▼

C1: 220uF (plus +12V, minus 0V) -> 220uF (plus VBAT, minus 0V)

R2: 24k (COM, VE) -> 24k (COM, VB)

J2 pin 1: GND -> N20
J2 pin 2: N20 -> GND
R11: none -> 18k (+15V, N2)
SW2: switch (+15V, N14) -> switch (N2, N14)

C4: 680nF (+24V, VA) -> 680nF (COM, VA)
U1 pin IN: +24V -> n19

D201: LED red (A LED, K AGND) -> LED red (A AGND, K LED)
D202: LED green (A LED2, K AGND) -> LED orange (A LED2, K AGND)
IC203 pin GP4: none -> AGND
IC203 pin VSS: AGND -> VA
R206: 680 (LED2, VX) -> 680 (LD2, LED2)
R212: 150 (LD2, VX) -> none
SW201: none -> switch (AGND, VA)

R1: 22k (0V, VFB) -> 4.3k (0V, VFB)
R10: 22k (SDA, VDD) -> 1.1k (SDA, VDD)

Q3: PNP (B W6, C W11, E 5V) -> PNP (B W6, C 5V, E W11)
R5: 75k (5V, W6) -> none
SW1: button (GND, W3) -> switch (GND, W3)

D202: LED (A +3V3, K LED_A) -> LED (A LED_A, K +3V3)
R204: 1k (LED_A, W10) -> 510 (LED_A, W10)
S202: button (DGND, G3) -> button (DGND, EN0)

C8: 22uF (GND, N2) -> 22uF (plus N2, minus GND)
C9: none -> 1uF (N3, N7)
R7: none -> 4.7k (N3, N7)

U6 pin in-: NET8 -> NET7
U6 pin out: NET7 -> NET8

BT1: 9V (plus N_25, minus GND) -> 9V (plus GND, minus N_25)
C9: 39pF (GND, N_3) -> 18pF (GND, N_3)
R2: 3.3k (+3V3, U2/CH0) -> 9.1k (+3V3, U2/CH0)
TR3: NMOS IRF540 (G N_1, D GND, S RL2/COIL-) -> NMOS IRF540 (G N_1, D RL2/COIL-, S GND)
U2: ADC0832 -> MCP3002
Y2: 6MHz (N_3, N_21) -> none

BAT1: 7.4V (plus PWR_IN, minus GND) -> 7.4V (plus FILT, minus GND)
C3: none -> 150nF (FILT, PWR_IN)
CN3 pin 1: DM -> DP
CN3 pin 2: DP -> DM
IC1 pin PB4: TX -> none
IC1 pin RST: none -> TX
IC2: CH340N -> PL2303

▲

### WHAT IS EXPECTED
Please filter the entries for the word "minus" and copy the lines that have it.

### WRITTEN SOLUTION
C1: 220uF (plus +12V, minus 0V) -> 220uF (plus VBAT, minus 0V)
C8: 22uF (GND, N2) -> 22uF (plus N2, minus GND)
BT1: 9V (plus N_25, minus GND) -> 9V (plus GND, minus N_25)
BAT1: 7.4V (plus PWR_IN, minus GND) -> 7.4V (plus FILT, minus GND)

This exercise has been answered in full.